Task goal: Every entry should be repeated exactly. Omit the pictures.

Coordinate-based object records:

______

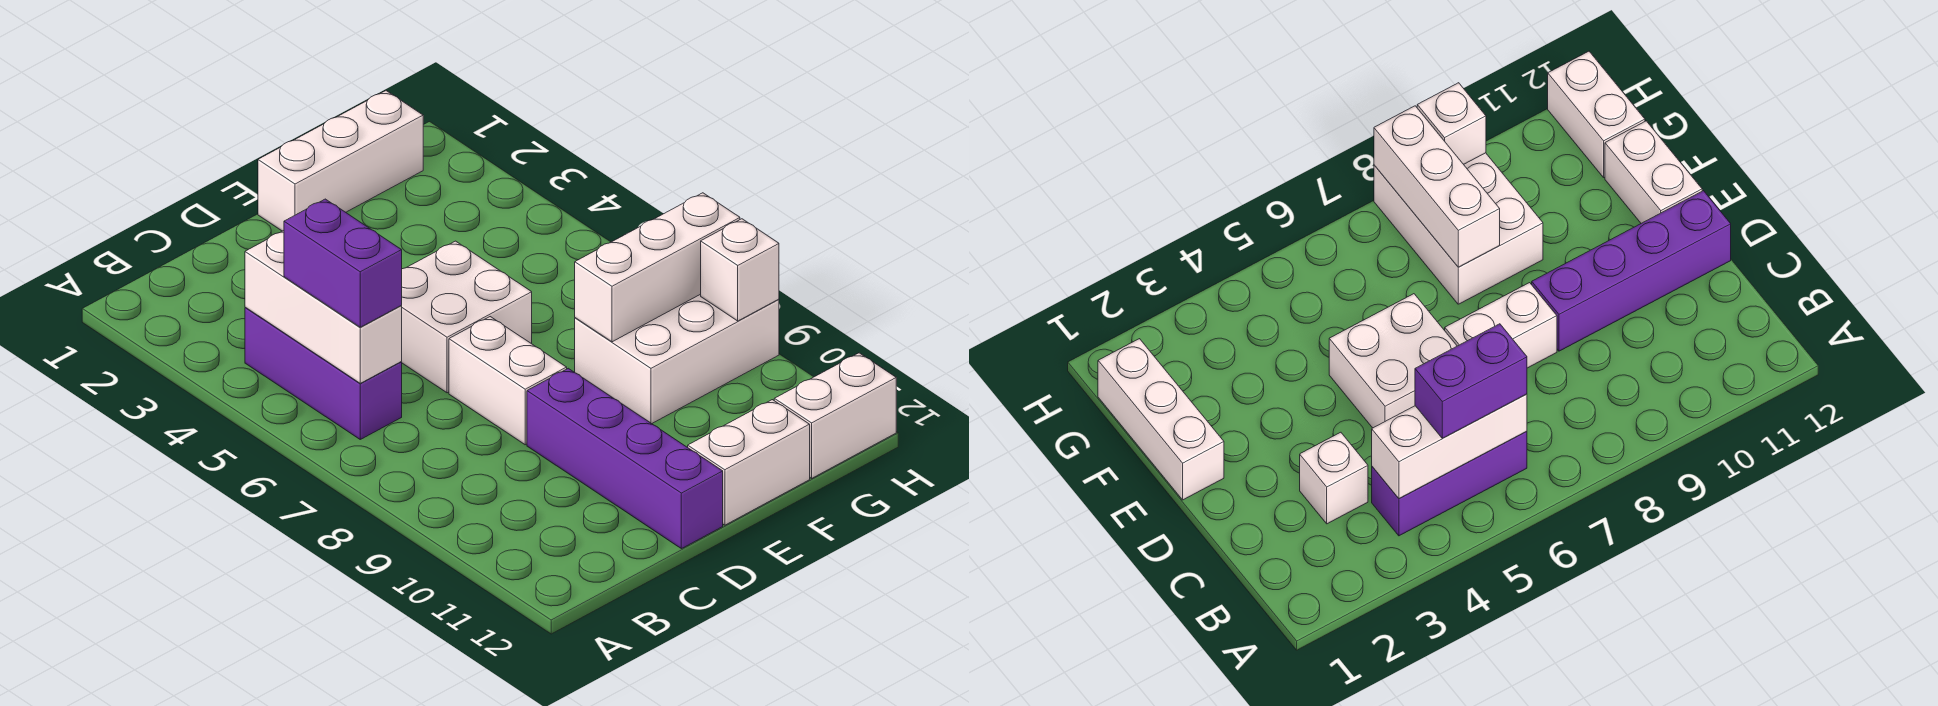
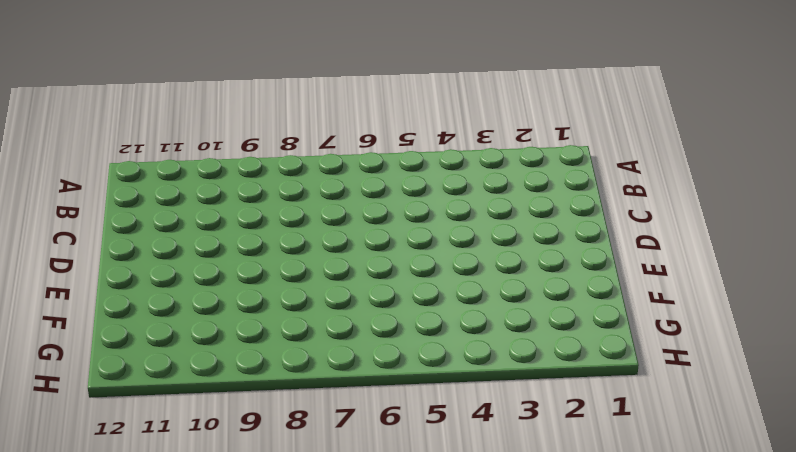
none -> purple 1x3 brick [245,307,402,439]
none -> white 1x1 brick [1300,432,1368,524]
none -> white 2x2 brick [401,241,532,393]

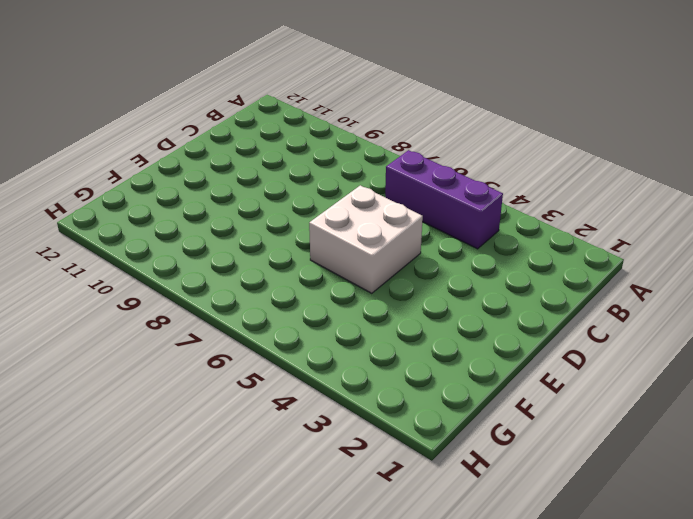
none -> white 1x1 brick [1300,432,1368,524]
none -> white 1x2 brick [449,317,567,445]
none -> purple 1x4 brick [527,368,723,549]

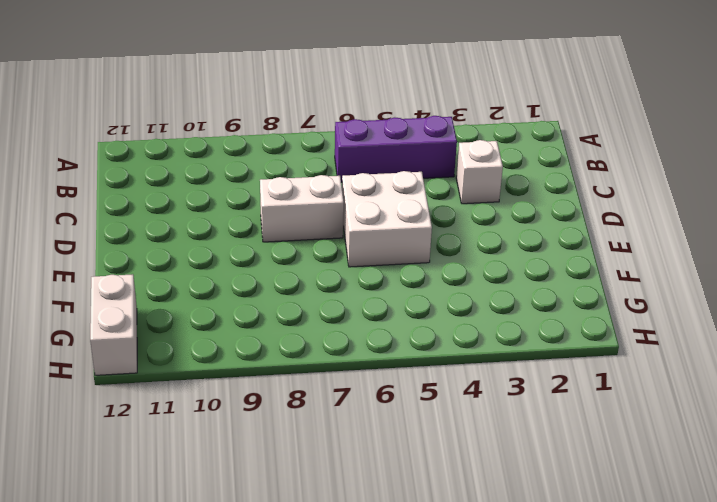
none -> purple 1x4 brick [527,368,723,549]
none -> white 1x3 brick [258,91,423,231]
none -> white 1x2 brick [688,400,810,525]

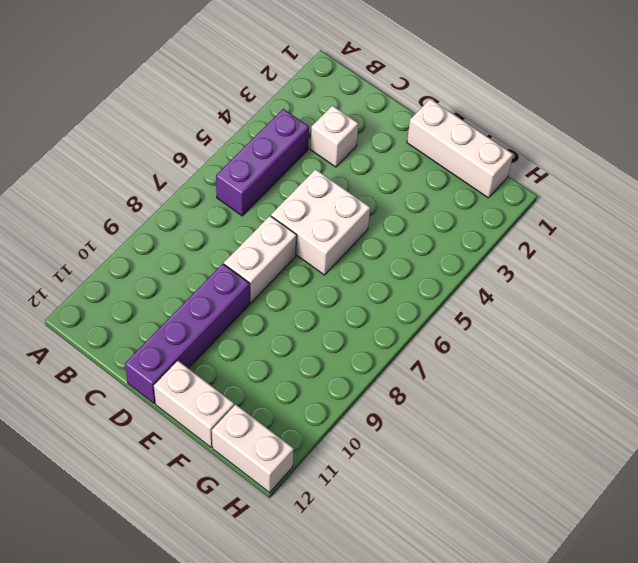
none -> white 2x3 brick [575,294,779,424]
none -> white 1x3 brick [245,231,402,383]
none -> white 1x3 brick [575,193,740,342]

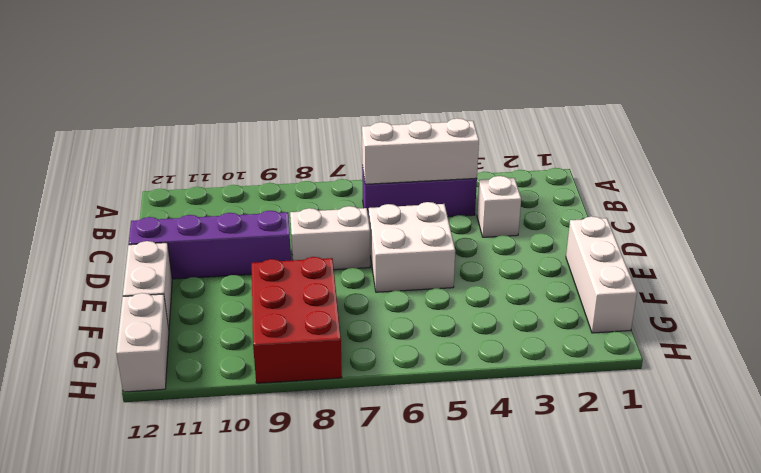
red 2x3 brick [252,257,342,383] -> white 2x3 brick [575,294,779,424]
none -> white 1x3 brick [575,193,740,342]
none -> white 1x1 brick [701,219,779,321]
none -> purple 1x2 brick [284,199,402,327]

______

Answer to this problem:
none -> purple 1x3 brick [245,307,402,439]
none -> white 1x1 brick [1300,432,1368,524]
none -> white 2x2 brick [401,241,532,393]

none -> white 1x1 brick [1300,432,1368,524]
none -> white 1x2 brick [449,317,567,445]
none -> purple 1x4 brick [527,368,723,549]

none -> purple 1x4 brick [527,368,723,549]
none -> white 1x3 brick [258,91,423,231]
none -> white 1x2 brick [688,400,810,525]

none -> white 2x3 brick [575,294,779,424]
none -> white 1x3 brick [245,231,402,383]
none -> white 1x3 brick [575,193,740,342]

red 2x3 brick [252,257,342,383] -> white 2x3 brick [575,294,779,424]
none -> white 1x3 brick [575,193,740,342]
none -> white 1x1 brick [701,219,779,321]
none -> purple 1x2 brick [284,199,402,327]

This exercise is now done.